[Entries taken from a collection]

__________________________________________________

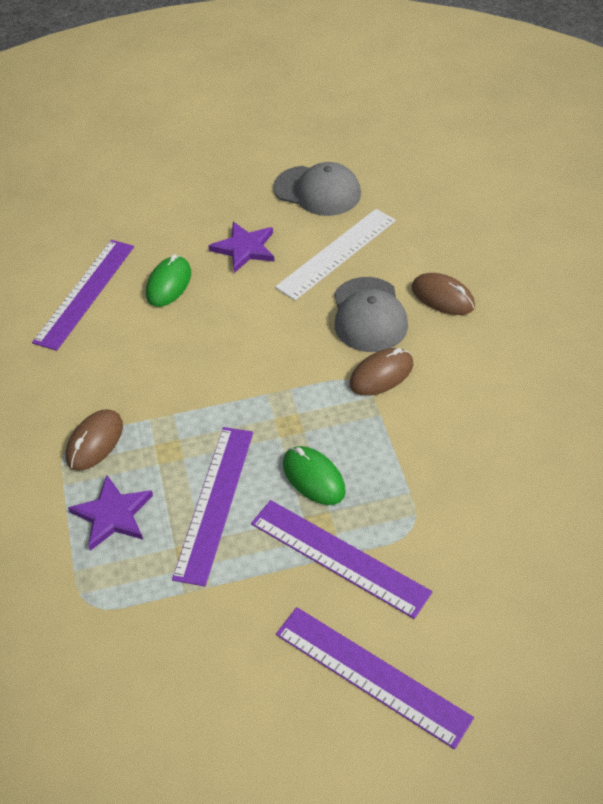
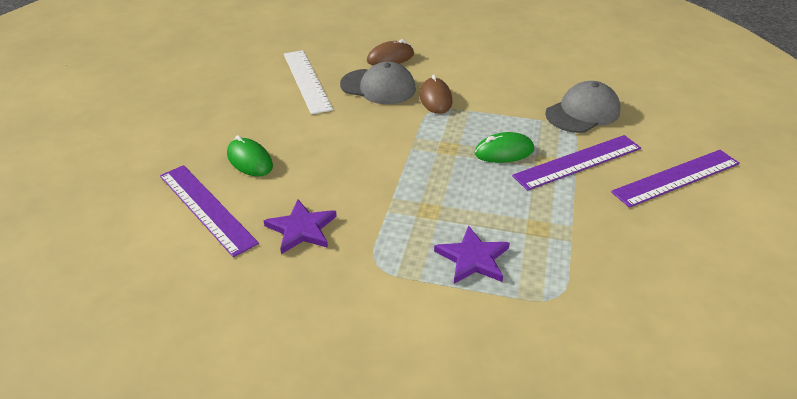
camera: 65 degrees left, 10 degrees down
(95, 442) = (387, 248): brown mouse -> none
(214, 502) = (496, 201): purple ruler -> none
(244, 249) = (255, 115): purple star -> purple star (302, 229)
(317, 191) = (235, 69): grey cap -> grey cap (583, 112)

__________________________________________________

EXERCISE BRIEF ▸ Would you reproduce the records exactly as they stand, but without the pictures?

SOLVED EXERCISE ▸
camera: 65 degrees left, 10 degrees down
(95, 442) = (387, 248): brown mouse -> none
(214, 502) = (496, 201): purple ruler -> none
(244, 249) = (255, 115): purple star -> purple star (302, 229)
(317, 191) = (235, 69): grey cap -> grey cap (583, 112)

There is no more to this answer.